[Start of section]

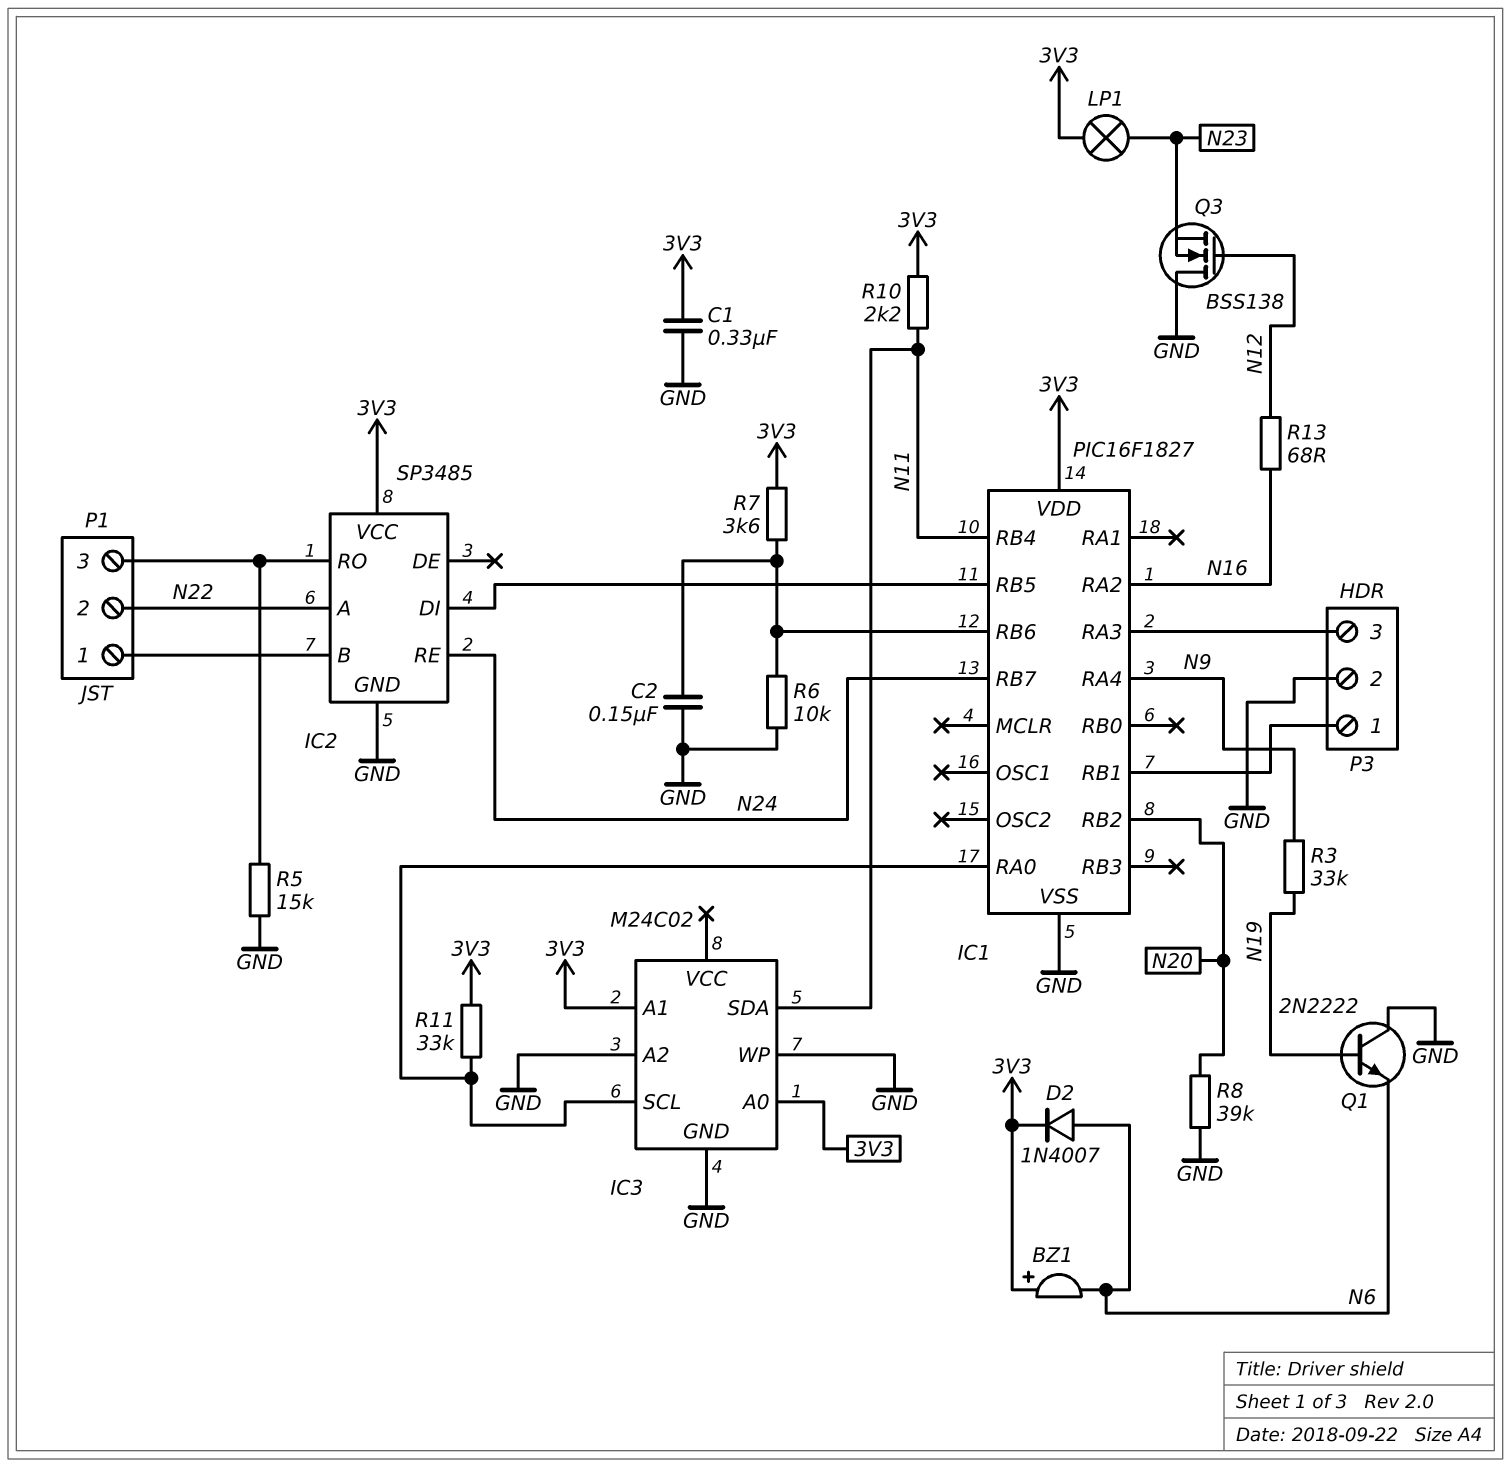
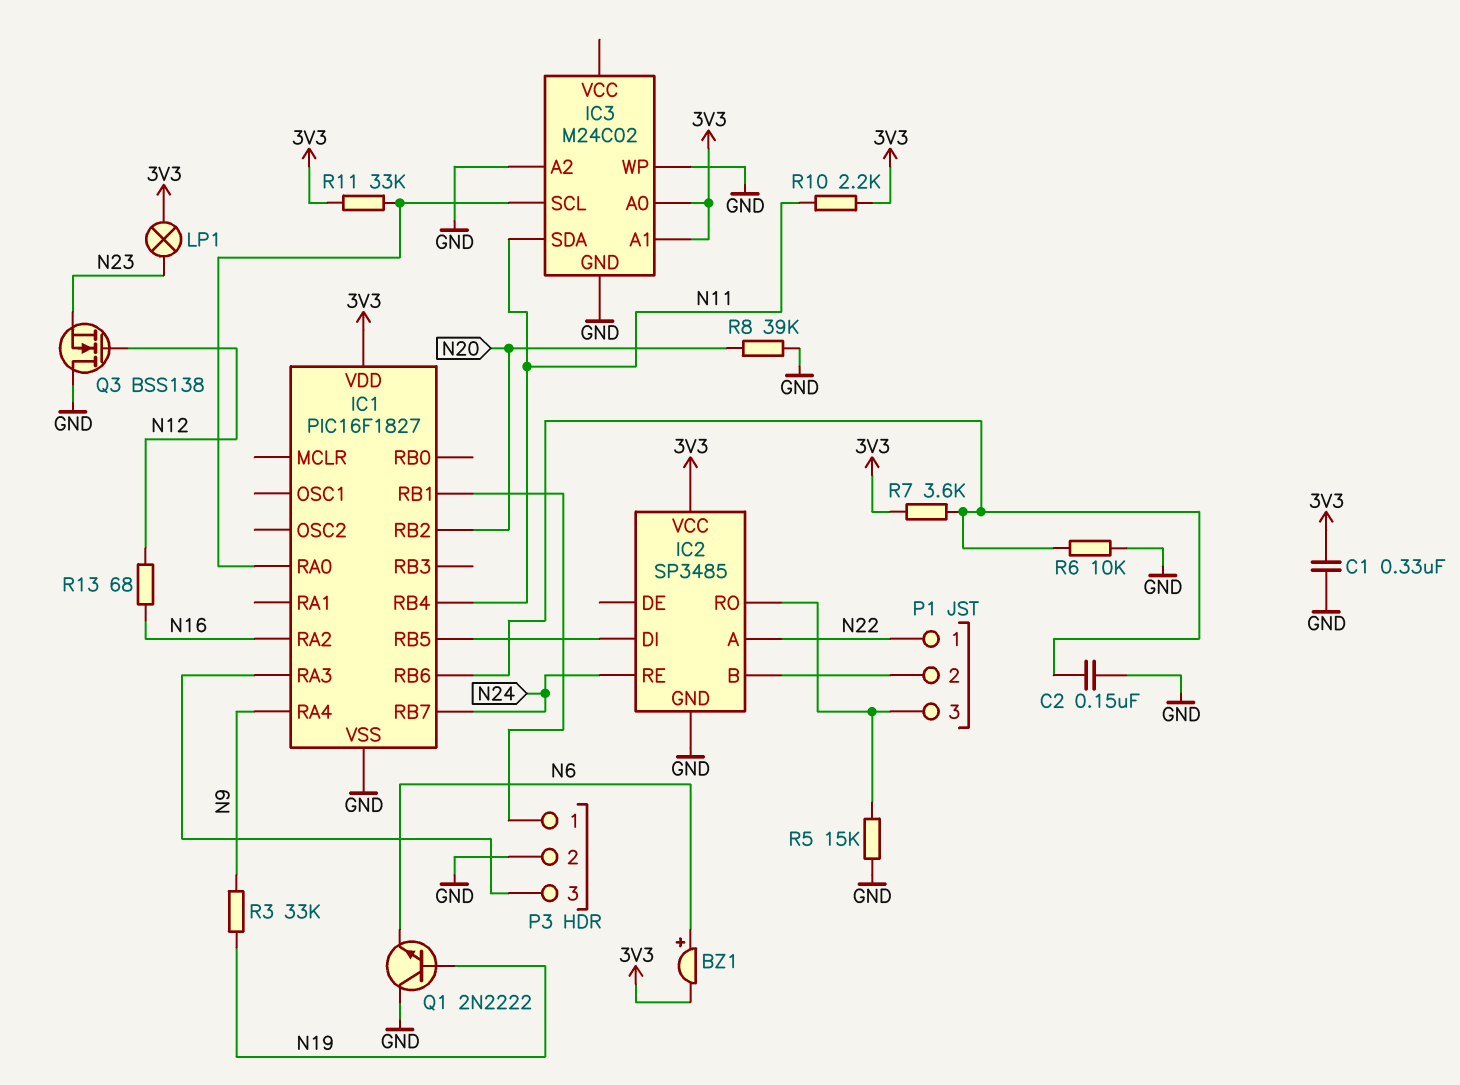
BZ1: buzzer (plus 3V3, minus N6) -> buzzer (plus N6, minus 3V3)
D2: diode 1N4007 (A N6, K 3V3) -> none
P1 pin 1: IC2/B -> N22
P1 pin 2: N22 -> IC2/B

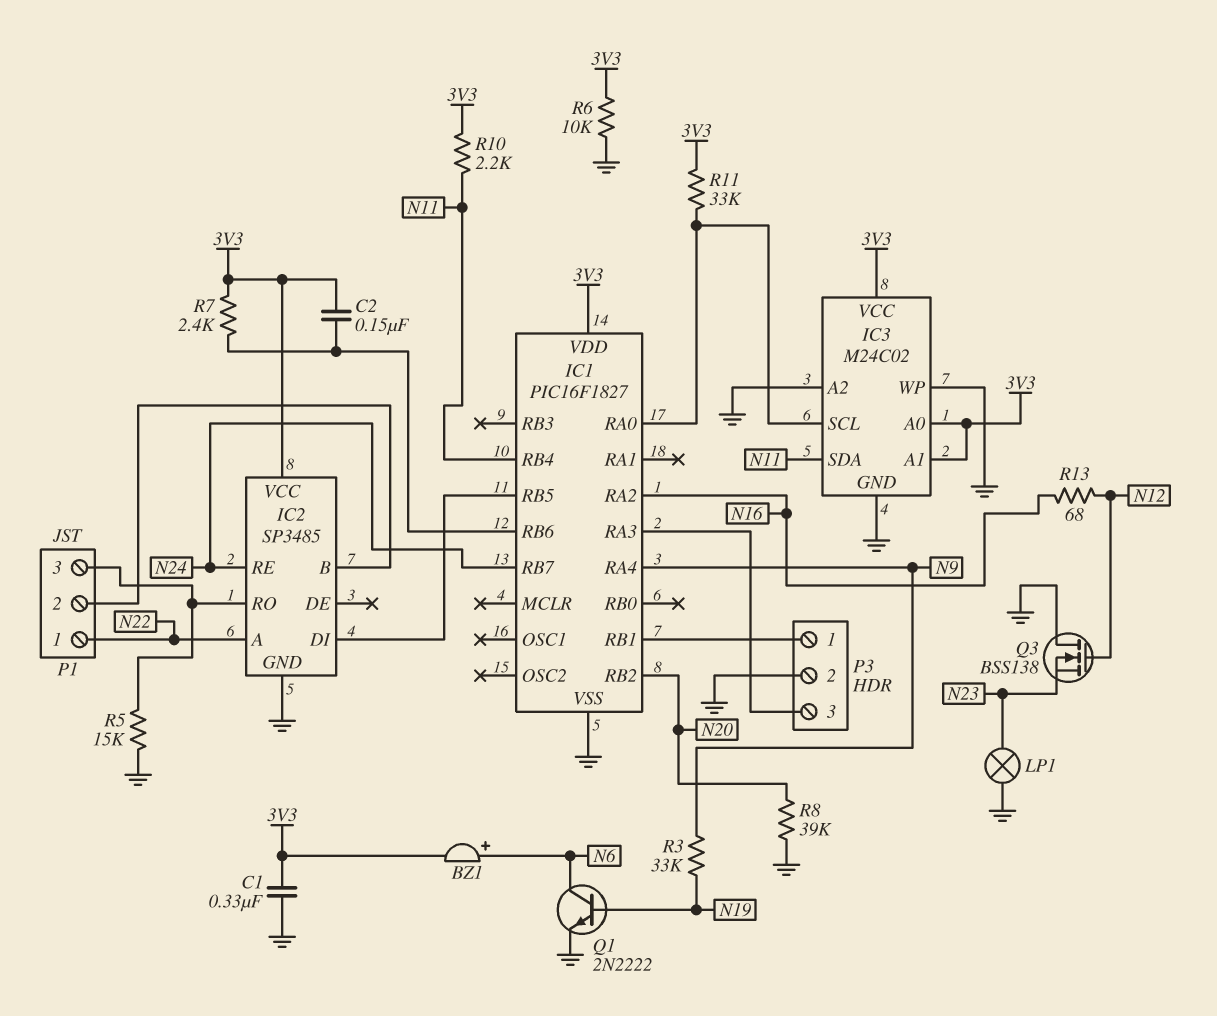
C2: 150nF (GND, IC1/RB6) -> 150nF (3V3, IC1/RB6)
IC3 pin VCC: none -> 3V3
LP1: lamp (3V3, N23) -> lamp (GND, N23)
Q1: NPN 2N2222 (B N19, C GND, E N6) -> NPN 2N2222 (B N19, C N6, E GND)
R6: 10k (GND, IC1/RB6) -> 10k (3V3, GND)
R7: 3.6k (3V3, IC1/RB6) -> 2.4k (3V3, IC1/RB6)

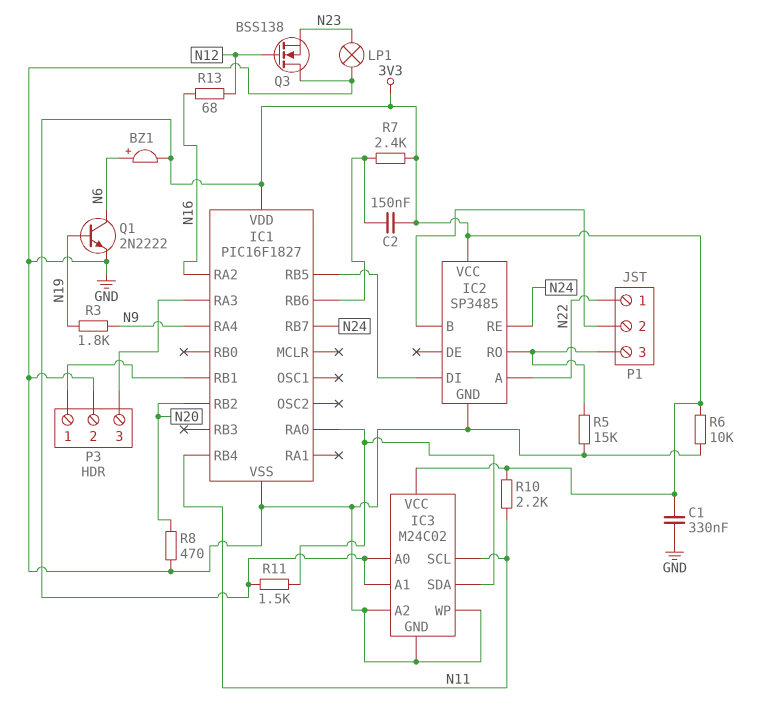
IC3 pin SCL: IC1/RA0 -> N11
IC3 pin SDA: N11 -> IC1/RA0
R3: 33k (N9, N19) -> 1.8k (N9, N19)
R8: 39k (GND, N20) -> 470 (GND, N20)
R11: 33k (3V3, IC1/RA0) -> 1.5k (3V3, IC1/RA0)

[End of section]

## Assignment
In the entries above, identify each line that includes the string "none", then copy it.

## Answer to the problem
D2: diode 1N4007 (A N6, K 3V3) -> none
IC3 pin VCC: none -> 3V3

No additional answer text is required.